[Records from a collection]
↓↓↓

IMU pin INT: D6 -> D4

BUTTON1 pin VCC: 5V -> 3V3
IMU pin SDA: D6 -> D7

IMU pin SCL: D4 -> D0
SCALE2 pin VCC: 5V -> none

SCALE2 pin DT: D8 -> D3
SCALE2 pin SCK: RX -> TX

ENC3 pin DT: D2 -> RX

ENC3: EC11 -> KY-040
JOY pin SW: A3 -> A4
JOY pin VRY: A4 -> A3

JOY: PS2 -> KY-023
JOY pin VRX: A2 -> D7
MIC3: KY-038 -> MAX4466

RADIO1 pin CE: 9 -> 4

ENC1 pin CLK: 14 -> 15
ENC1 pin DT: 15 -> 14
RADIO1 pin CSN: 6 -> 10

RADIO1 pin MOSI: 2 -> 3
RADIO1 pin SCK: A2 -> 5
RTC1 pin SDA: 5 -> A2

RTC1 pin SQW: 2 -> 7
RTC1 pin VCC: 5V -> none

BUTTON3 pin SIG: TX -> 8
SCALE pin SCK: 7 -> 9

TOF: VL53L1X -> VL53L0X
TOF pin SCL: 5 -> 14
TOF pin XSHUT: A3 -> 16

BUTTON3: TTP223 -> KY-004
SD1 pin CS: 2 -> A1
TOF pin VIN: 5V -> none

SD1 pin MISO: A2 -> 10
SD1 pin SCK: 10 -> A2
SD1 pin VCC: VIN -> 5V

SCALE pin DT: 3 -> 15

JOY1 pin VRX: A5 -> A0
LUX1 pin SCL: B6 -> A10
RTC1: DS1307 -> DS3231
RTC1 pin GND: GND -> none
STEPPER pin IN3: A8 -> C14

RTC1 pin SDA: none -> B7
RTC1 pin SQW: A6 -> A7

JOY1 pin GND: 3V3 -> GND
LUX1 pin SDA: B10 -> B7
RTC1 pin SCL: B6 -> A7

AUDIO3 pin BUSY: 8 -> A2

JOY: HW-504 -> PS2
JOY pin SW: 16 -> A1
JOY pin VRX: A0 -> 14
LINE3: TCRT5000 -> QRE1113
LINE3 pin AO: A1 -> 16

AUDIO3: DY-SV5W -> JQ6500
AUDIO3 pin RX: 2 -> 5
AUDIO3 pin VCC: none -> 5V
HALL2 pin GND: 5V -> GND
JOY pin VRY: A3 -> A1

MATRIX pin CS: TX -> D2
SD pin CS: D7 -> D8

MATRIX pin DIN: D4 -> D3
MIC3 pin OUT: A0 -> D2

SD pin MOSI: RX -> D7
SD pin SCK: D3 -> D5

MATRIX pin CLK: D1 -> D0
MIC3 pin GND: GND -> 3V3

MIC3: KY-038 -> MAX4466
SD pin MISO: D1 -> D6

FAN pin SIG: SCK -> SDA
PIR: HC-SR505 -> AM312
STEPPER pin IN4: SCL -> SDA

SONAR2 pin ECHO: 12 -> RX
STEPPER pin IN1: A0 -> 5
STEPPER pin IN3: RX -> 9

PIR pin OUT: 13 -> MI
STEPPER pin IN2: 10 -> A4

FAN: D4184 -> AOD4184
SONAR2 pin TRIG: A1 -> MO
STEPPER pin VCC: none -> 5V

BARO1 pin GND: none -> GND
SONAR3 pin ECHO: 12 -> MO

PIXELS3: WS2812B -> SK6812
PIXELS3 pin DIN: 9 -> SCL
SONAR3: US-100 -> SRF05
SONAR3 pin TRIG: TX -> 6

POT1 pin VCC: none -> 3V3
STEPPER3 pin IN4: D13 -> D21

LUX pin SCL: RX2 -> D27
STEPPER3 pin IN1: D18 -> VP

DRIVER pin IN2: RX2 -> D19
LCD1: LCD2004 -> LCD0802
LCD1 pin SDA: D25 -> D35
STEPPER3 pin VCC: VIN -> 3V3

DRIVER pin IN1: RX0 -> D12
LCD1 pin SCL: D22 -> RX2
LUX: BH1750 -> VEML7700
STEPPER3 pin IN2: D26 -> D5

↑↑↑

Return each line from the data where the string "none" can be found.

SCALE2 pin VCC: 5V -> none
RTC1 pin VCC: 5V -> none
TOF pin VIN: 5V -> none
RTC1 pin GND: GND -> none
RTC1 pin SDA: none -> B7
AUDIO3 pin VCC: none -> 5V
STEPPER pin VCC: none -> 5V
BARO1 pin GND: none -> GND
POT1 pin VCC: none -> 3V3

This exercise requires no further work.